Excerpted records:
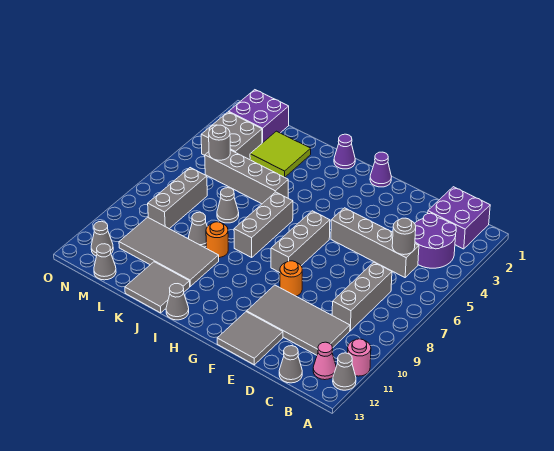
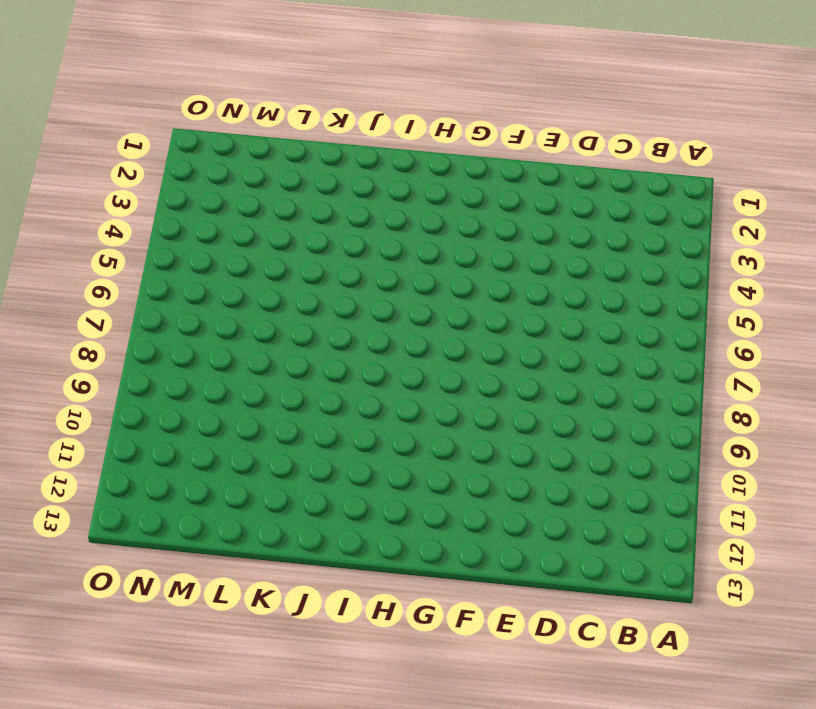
none -> pink round brick A11 level 1
none -> grey cone A12 level 1
none -> purple brick B1:C2 level 1
none -> purple round brick B3:C4 level 1

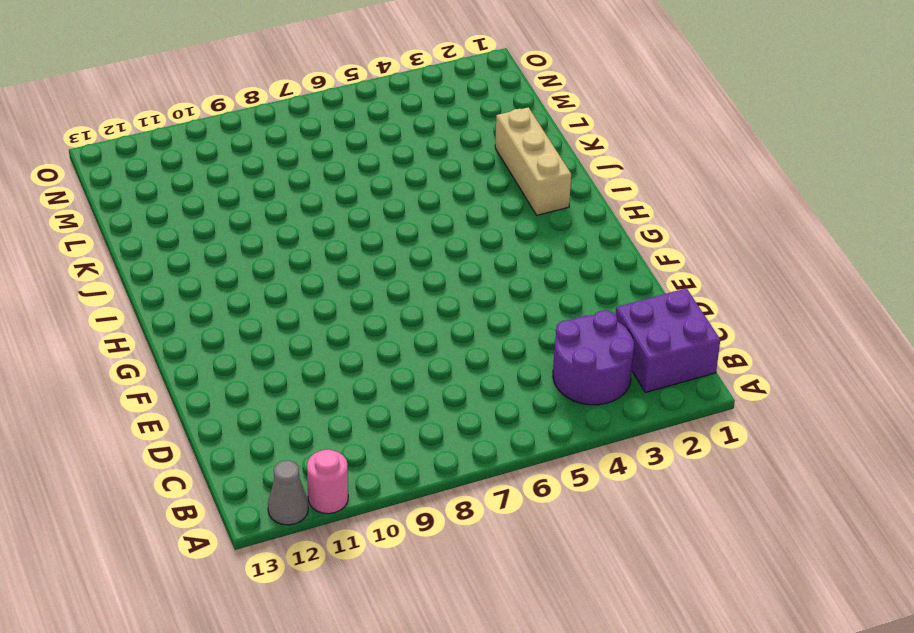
tan brick I2:K2 level 1 -> lime tile K2:L3 level 1
none -> pink cone B12 level 1
none -> grey brick C5:F5 level 1
none -> grey brick C7:C9 level 1
none -> grey tile C10:F11 level 1

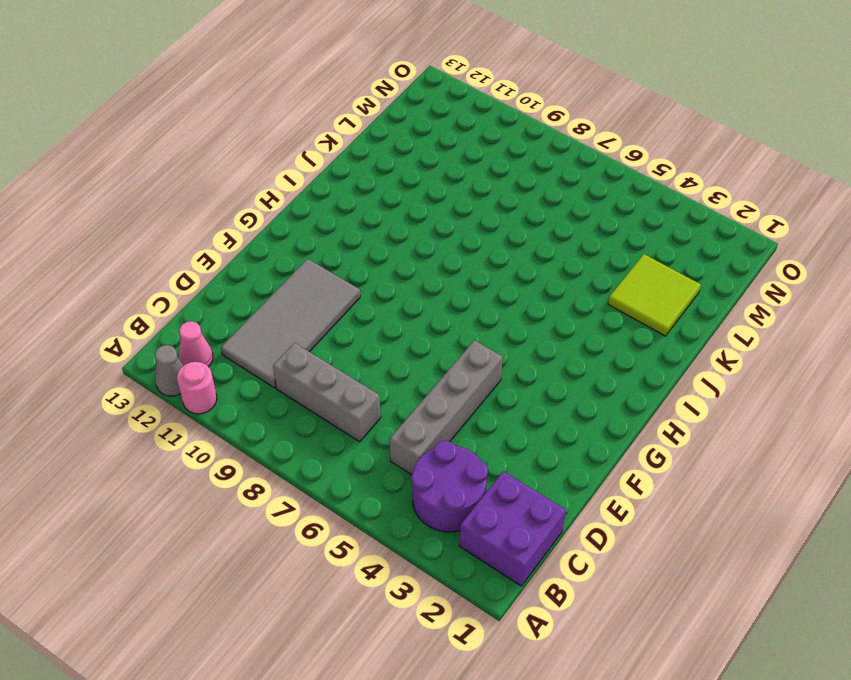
none -> grey cone C13 level 1
none -> grey tile E12:F13 level 1
none -> orange round brick F9 level 1
none -> purple cone G1 level 1

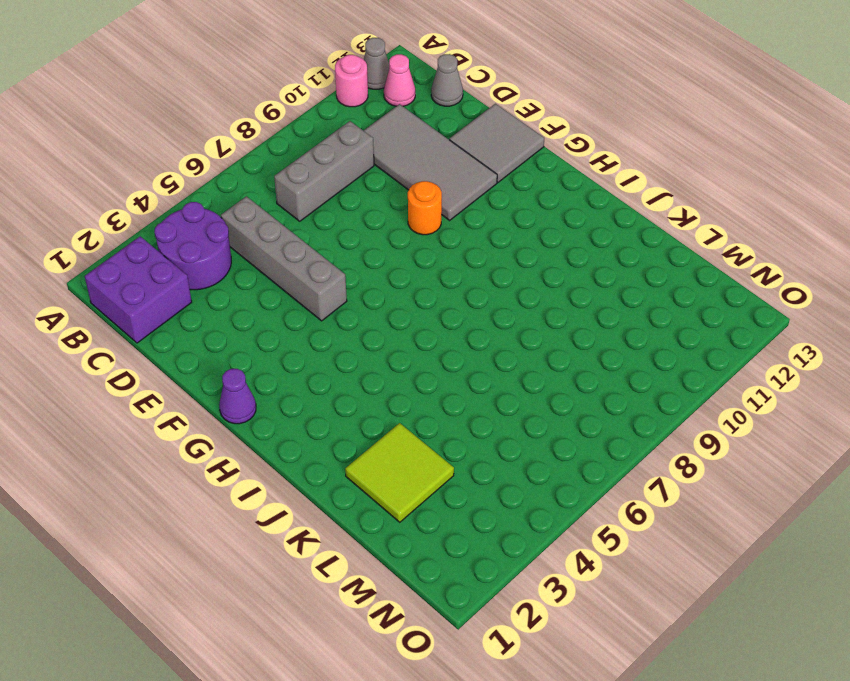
none -> grey brick G6:G8 level 1
none -> purple cone I1 level 1
none -> grey brick I6:I8 level 1
none -> grey cone I13 level 1

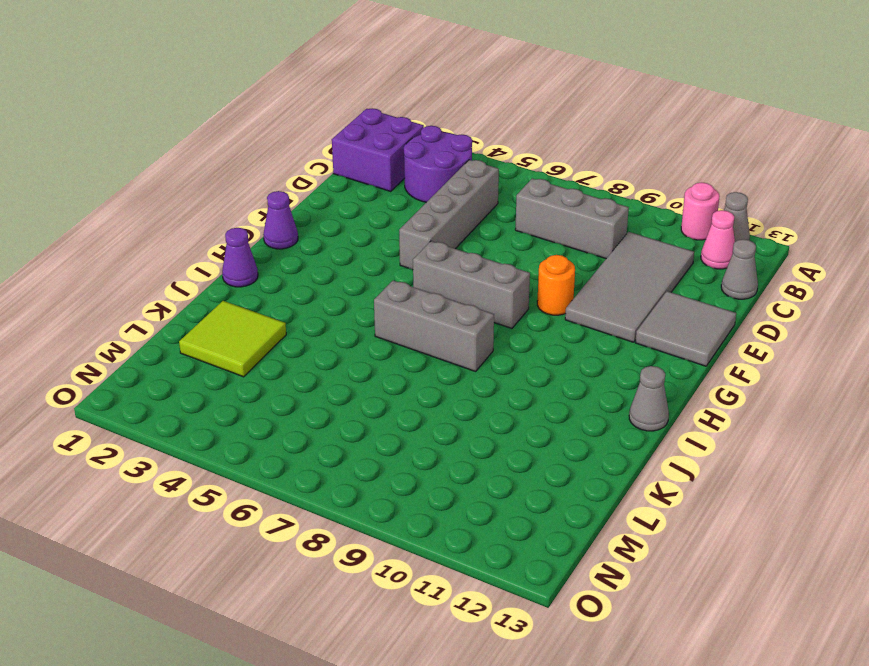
none -> grey brick J5:M5 level 1
none -> orange round brick J9 level 1
none -> grey tile J10:M11 level 1
none -> grey tile J12:K13 level 1

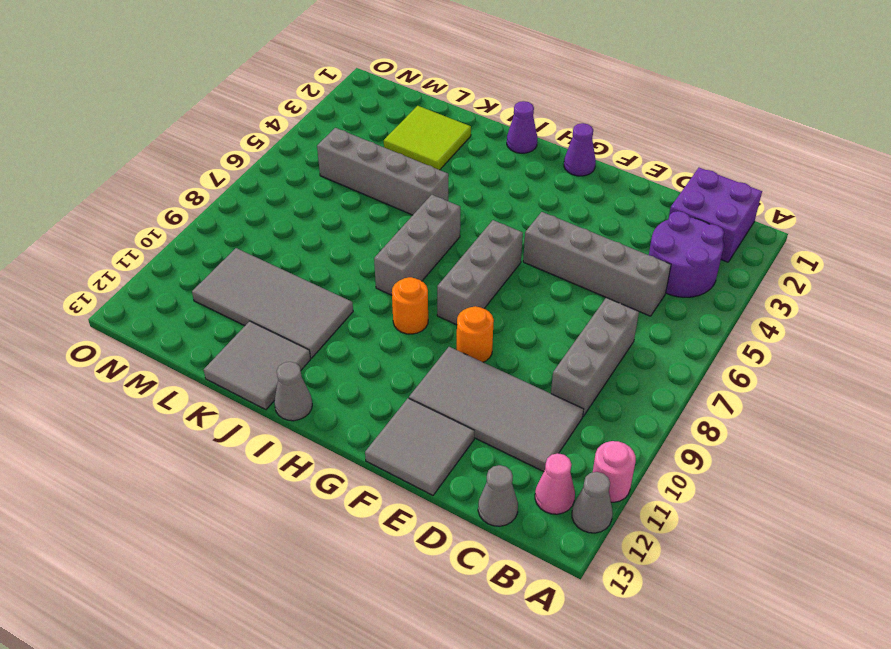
orange round brick H9 level 1 -> orange round brick J9 level 1
none -> grey cone K7 level 1
none -> grey cone K9 level 1
none -> purple brick M1:N2 level 1
none -> grey brick M3:N4 level 1

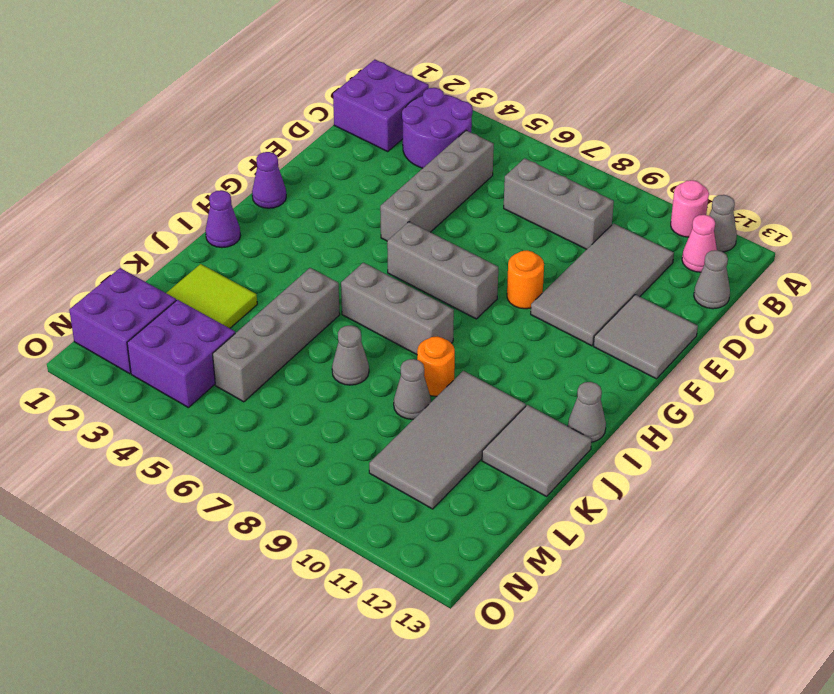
purple brick M3:N4 level 1 -> grey brick M3:N4 level 1
none -> grey brick M7:M9 level 1
none -> grey cone M13 level 1
none -> grey cone N12 level 1
none -> grey round brick C5 level 2

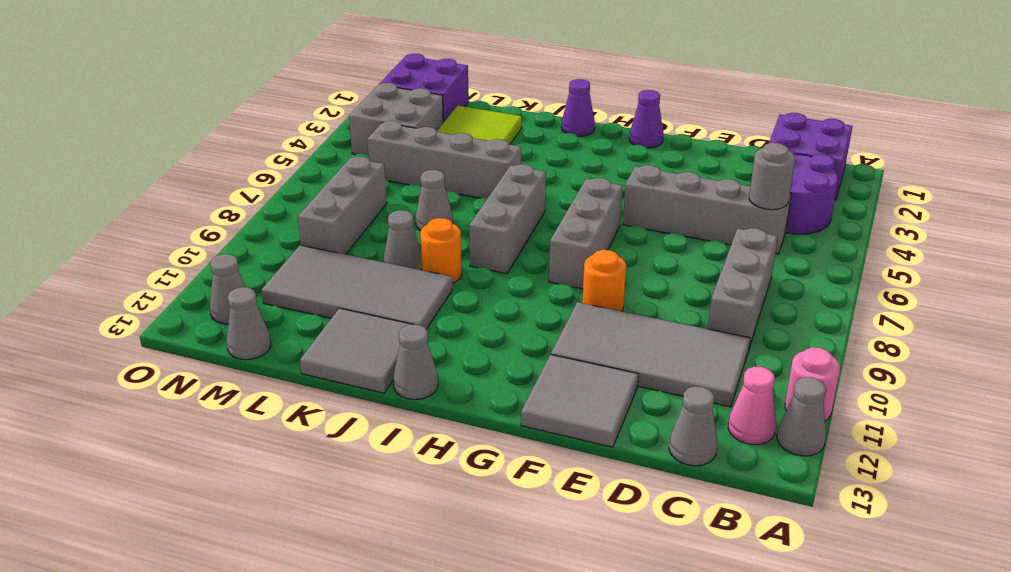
none -> grey round brick M5 level 2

Problem to work on:
Without the pictures, transcribe the listing exactly as it stands.

Answer to this problem:
none -> pink round brick A11 level 1
none -> grey cone A12 level 1
none -> purple brick B1:C2 level 1
none -> purple round brick B3:C4 level 1

tan brick I2:K2 level 1 -> lime tile K2:L3 level 1
none -> pink cone B12 level 1
none -> grey brick C5:F5 level 1
none -> grey brick C7:C9 level 1
none -> grey tile C10:F11 level 1

none -> grey cone C13 level 1
none -> grey tile E12:F13 level 1
none -> orange round brick F9 level 1
none -> purple cone G1 level 1

none -> grey brick G6:G8 level 1
none -> purple cone I1 level 1
none -> grey brick I6:I8 level 1
none -> grey cone I13 level 1

none -> grey brick J5:M5 level 1
none -> orange round brick J9 level 1
none -> grey tile J10:M11 level 1
none -> grey tile J12:K13 level 1

orange round brick H9 level 1 -> orange round brick J9 level 1
none -> grey cone K7 level 1
none -> grey cone K9 level 1
none -> purple brick M1:N2 level 1
none -> grey brick M3:N4 level 1

purple brick M3:N4 level 1 -> grey brick M3:N4 level 1
none -> grey brick M7:M9 level 1
none -> grey cone M13 level 1
none -> grey cone N12 level 1
none -> grey round brick C5 level 2

none -> grey round brick M5 level 2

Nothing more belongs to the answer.